*GIVEN ENTRIES*
-------

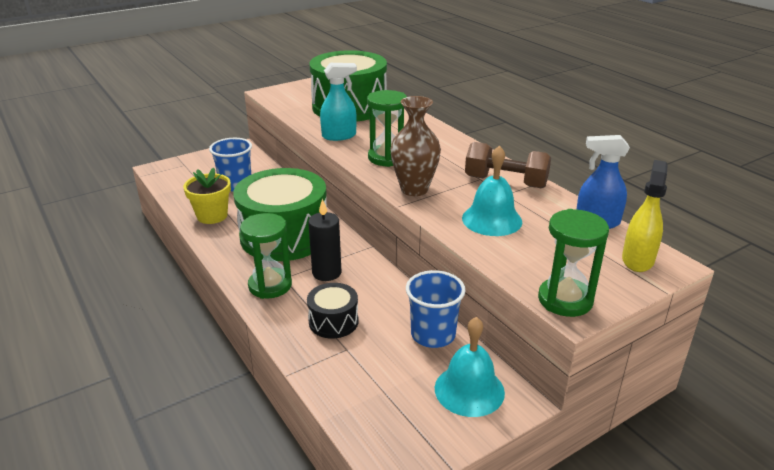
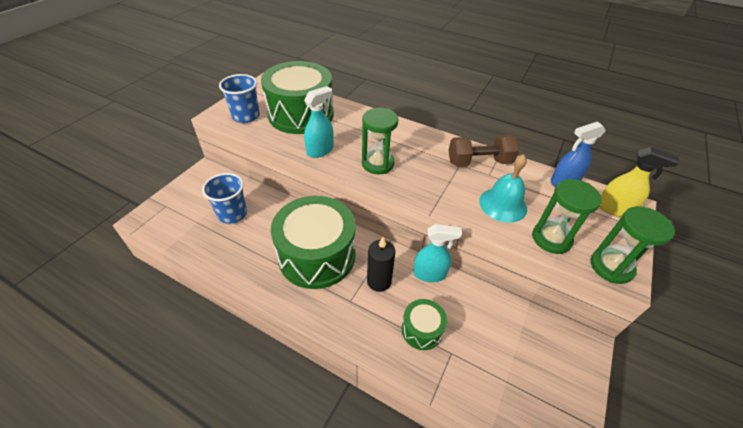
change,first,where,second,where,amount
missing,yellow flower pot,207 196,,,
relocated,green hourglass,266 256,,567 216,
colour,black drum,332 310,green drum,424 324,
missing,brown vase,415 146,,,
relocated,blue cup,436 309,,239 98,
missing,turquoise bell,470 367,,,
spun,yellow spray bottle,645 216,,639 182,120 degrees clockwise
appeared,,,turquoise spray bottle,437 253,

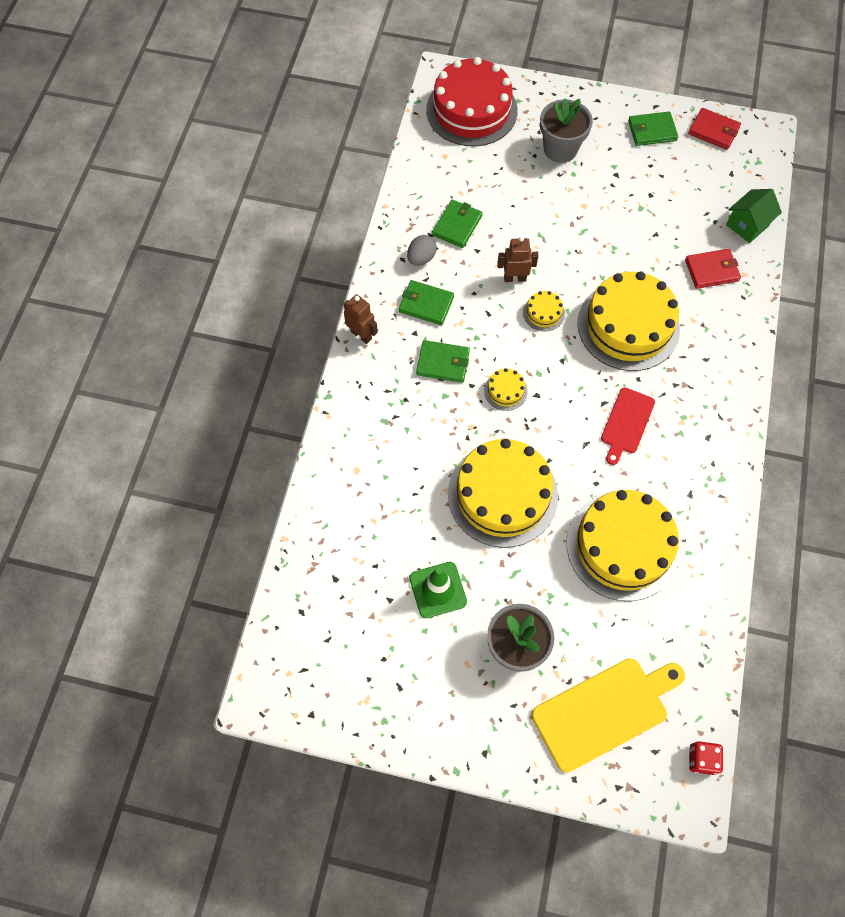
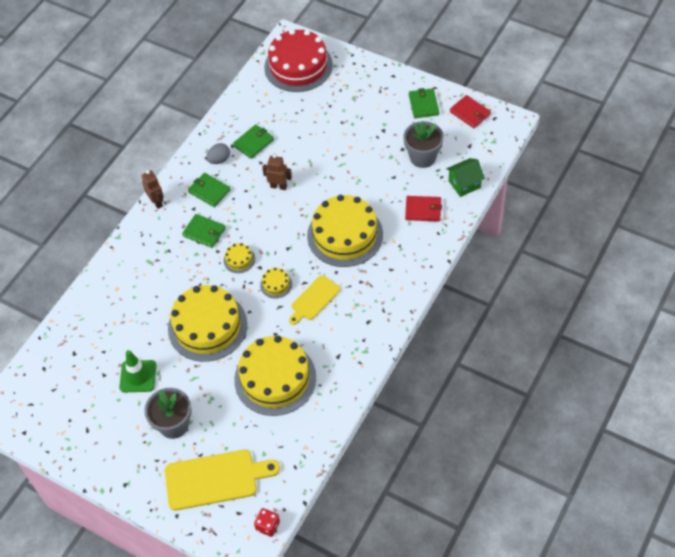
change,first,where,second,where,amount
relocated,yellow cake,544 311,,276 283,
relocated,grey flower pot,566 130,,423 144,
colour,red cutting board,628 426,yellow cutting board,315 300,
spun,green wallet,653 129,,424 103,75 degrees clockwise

-------

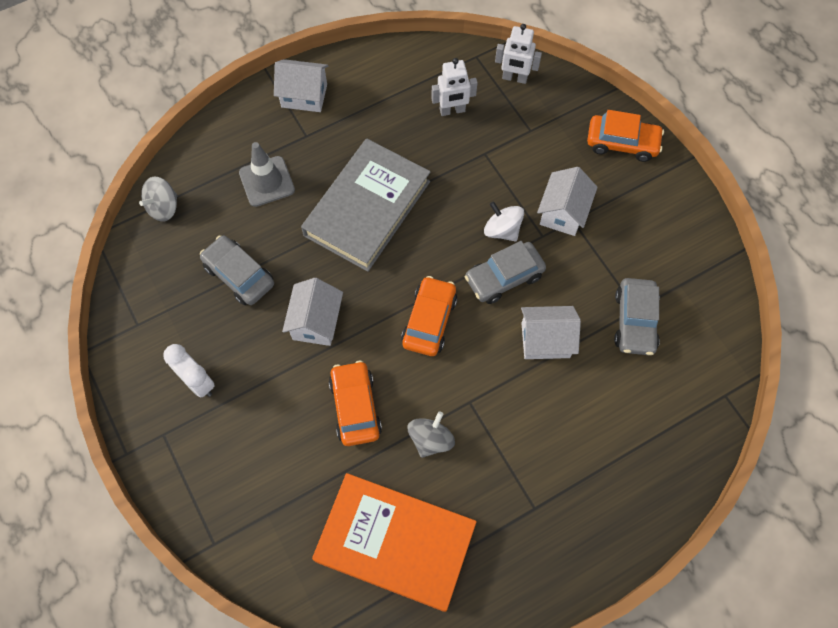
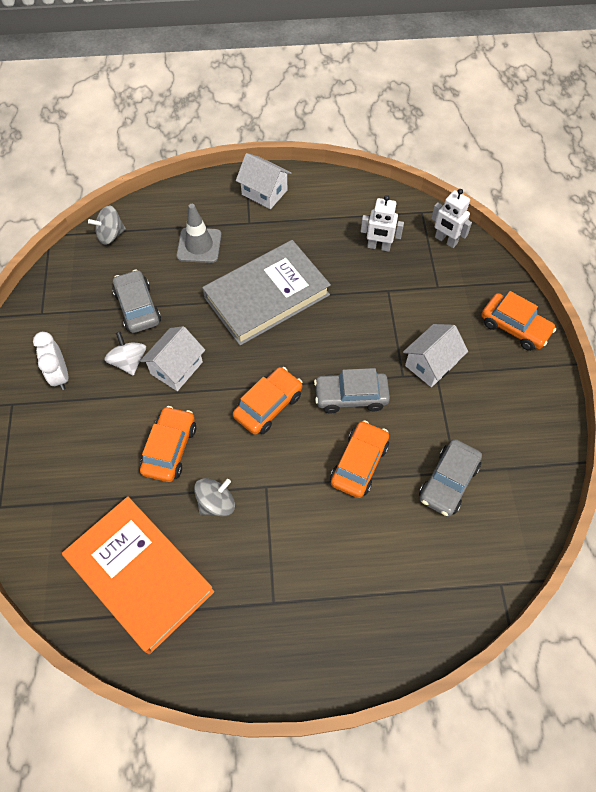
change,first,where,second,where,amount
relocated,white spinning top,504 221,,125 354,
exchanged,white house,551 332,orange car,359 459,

-------

*REQUIREMENT*
Look through the entries above; find each line with the word "clockwise" and copy it.

*RESPONSE AREA*
spun,yellow spray bottle,645 216,,639 182,120 degrees clockwise
spun,green wallet,653 129,,424 103,75 degrees clockwise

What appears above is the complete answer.